> Work request:
The line containing "red stacking toy [242,210,302,287]" marks where copying starts, so set down that line and each one after it exactly, through the end of the records.

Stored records
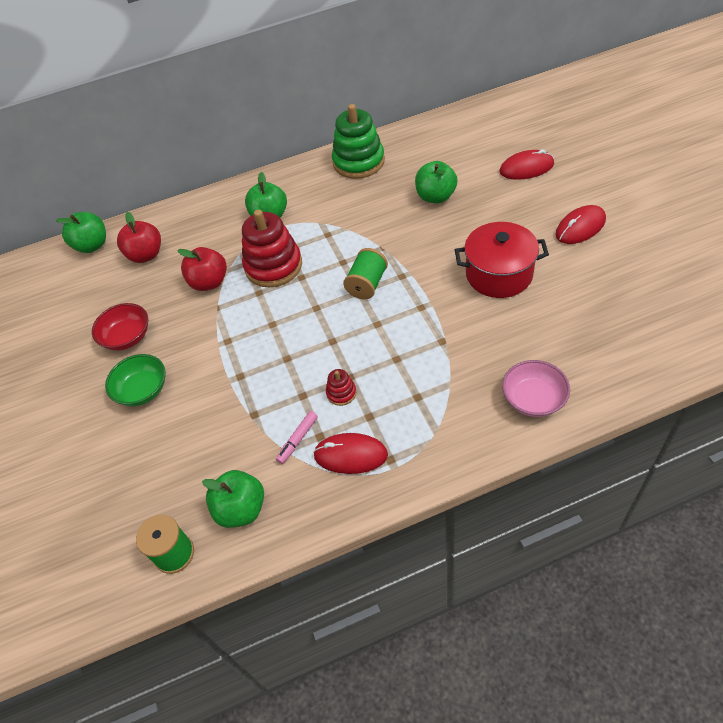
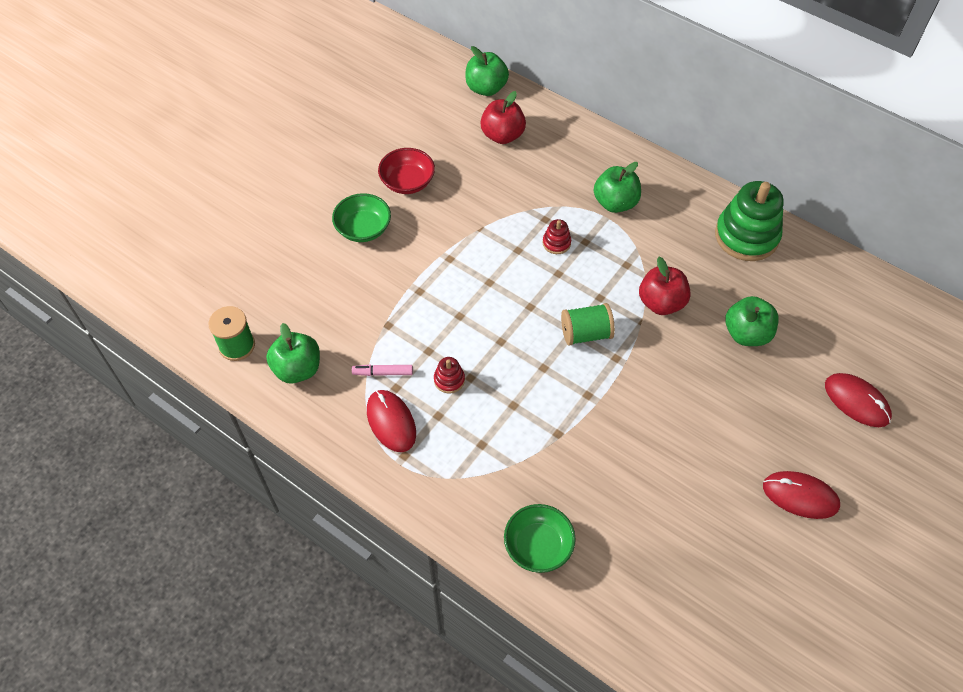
camera: 50 degrees right, 5 degrees up
red apple [177,247,227,291] -> red apple moved to [639,257,691,315]
red stacking toy [242,210,302,287] -> red stacking toy [543,219,571,254], size x0.44
red pot [455,222,549,298] -> none
pink bowl [502,360,570,417] -> green bowl [504,504,576,573]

> Answer box:
red stacking toy [242,210,302,287] -> red stacking toy [543,219,571,254], size x0.44
red pot [455,222,549,298] -> none
pink bowl [502,360,570,417] -> green bowl [504,504,576,573]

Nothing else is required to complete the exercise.